◆ **Task brief**
An exact repeat is needed of the lines from the one with "U105 pin K: none -> GND" through the last line of the data below. Please omit the pictures.

◆ **Provided entries**
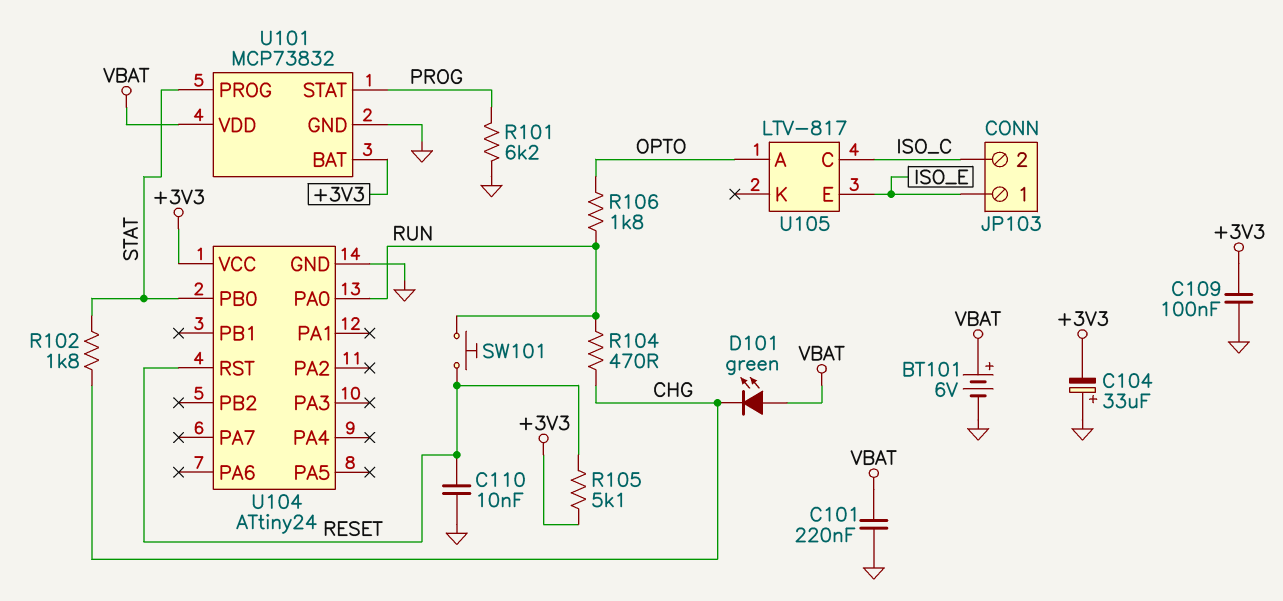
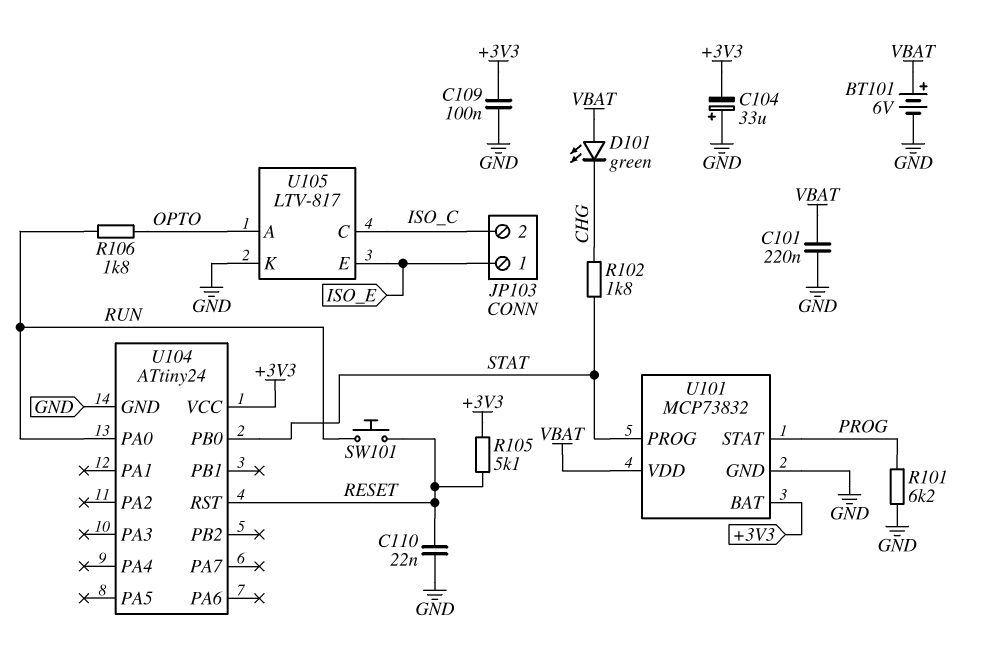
C110: 10nF (GND, RESET) -> 22nF (GND, RESET)
R104: 470 (CHG, RUN) -> none
U105 pin K: none -> GND

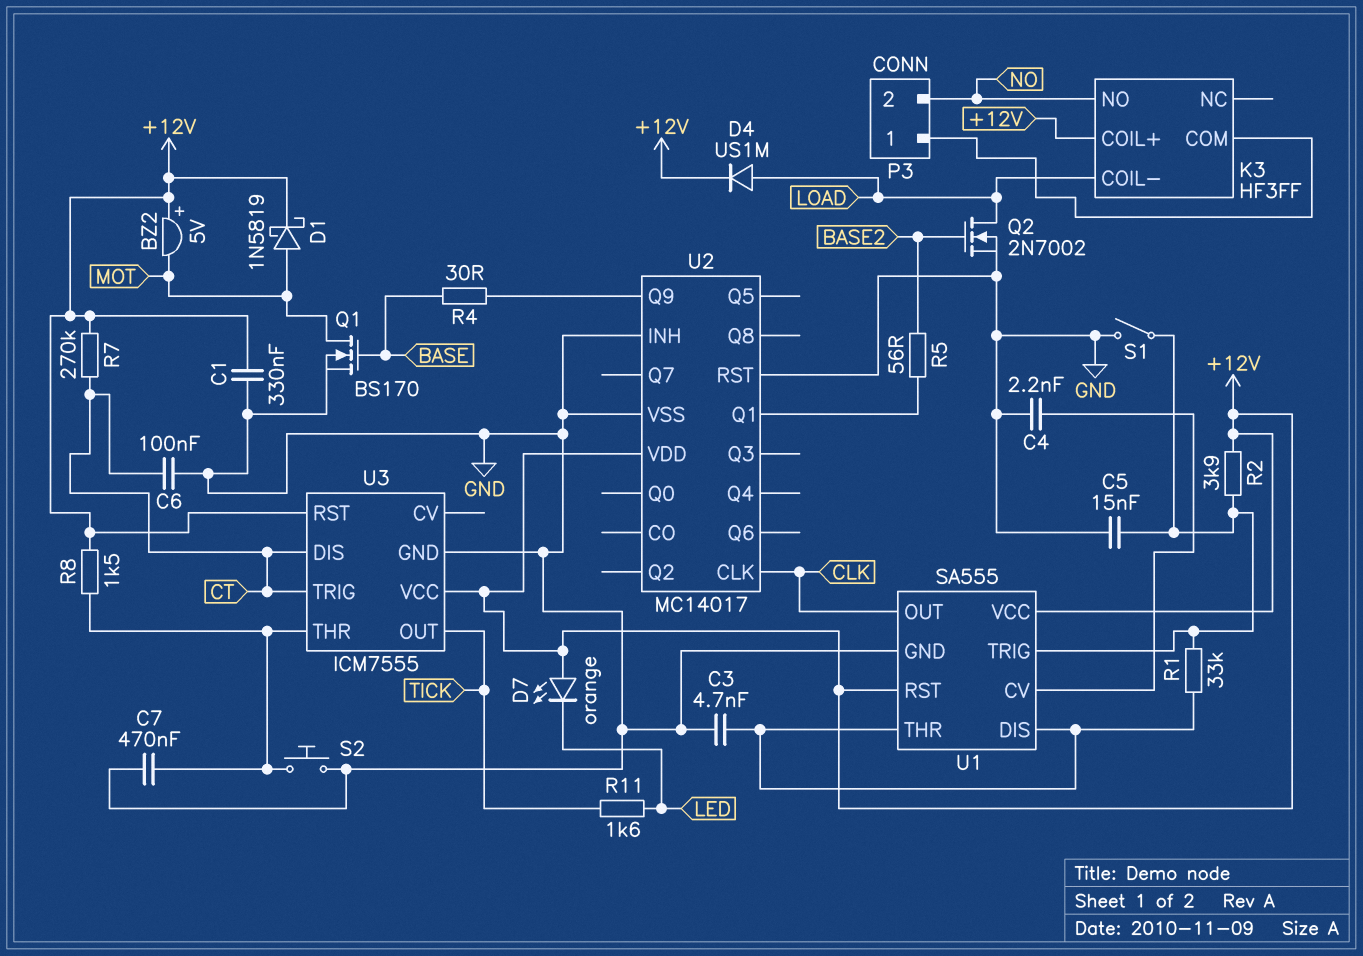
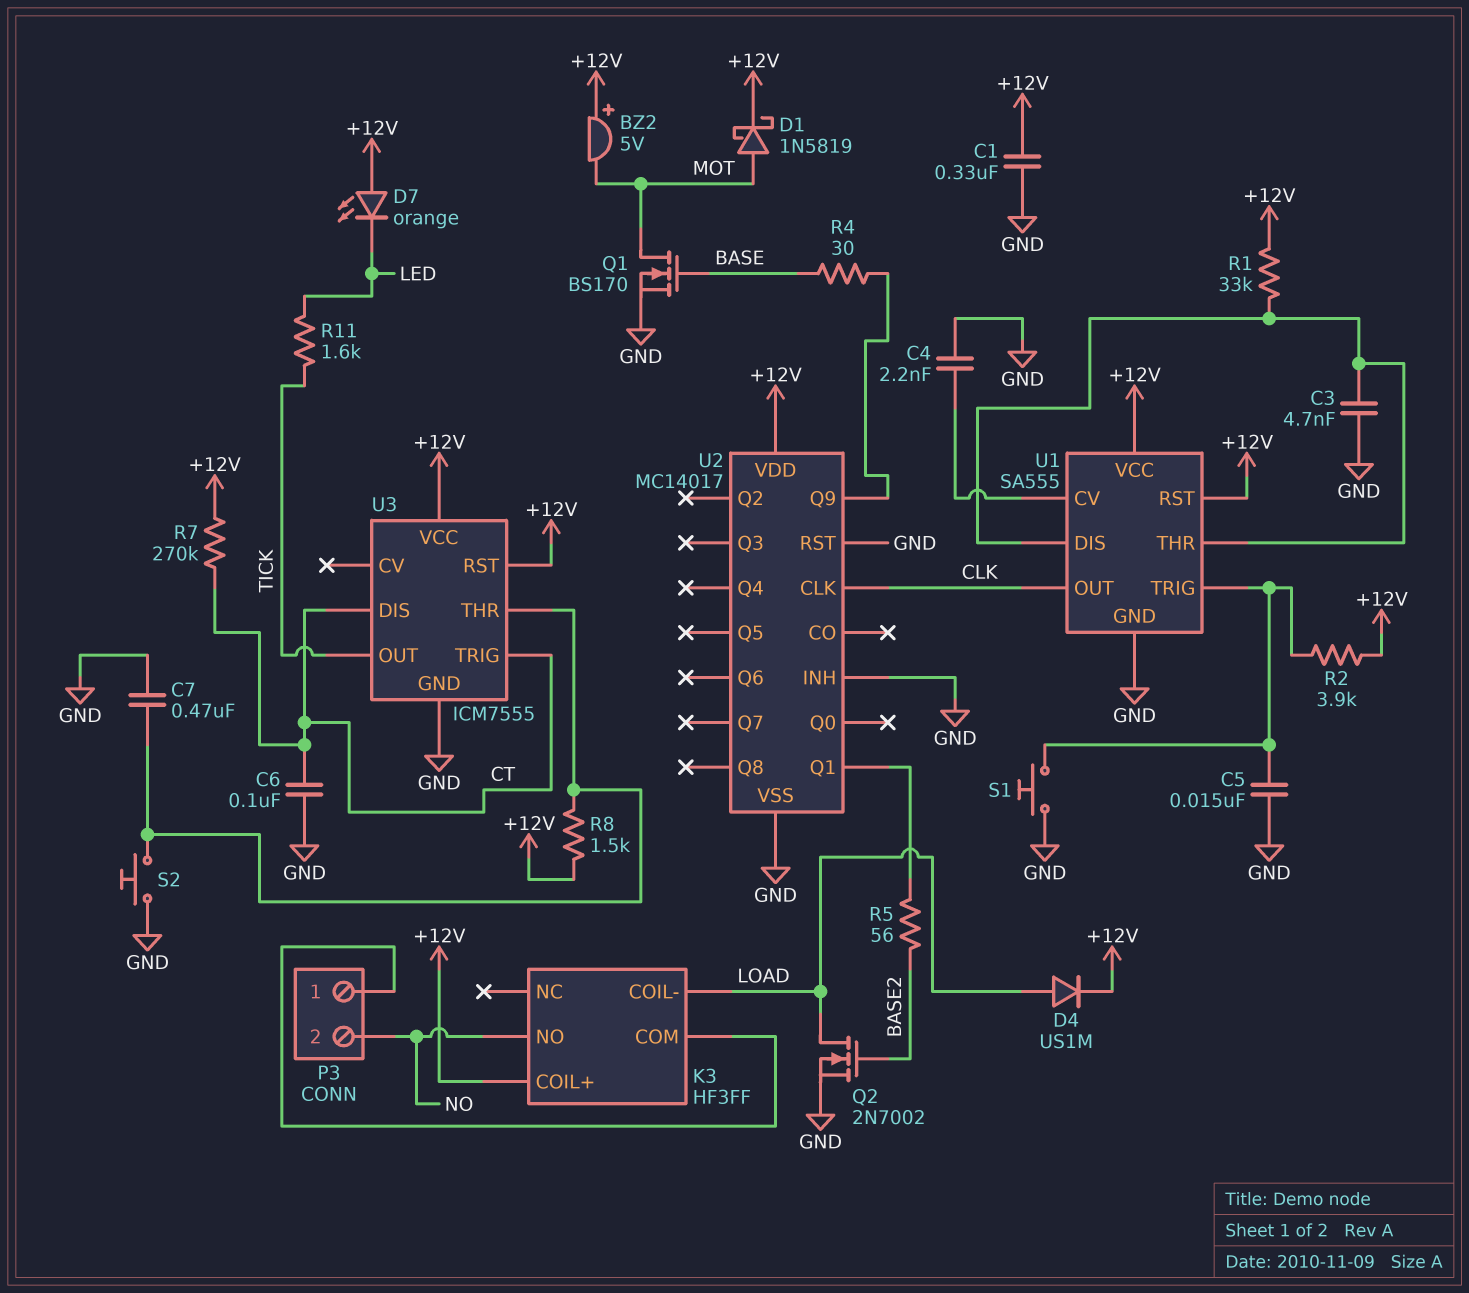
R1: 33k (U1/DIS, U1/TRIG) -> 33k (+12V, U1/DIS)
S1: switch (GND, U1/TRIG) -> button (GND, U1/TRIG)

◆ **Your solution**
U105 pin K: none -> GND

R1: 33k (U1/DIS, U1/TRIG) -> 33k (+12V, U1/DIS)
S1: switch (GND, U1/TRIG) -> button (GND, U1/TRIG)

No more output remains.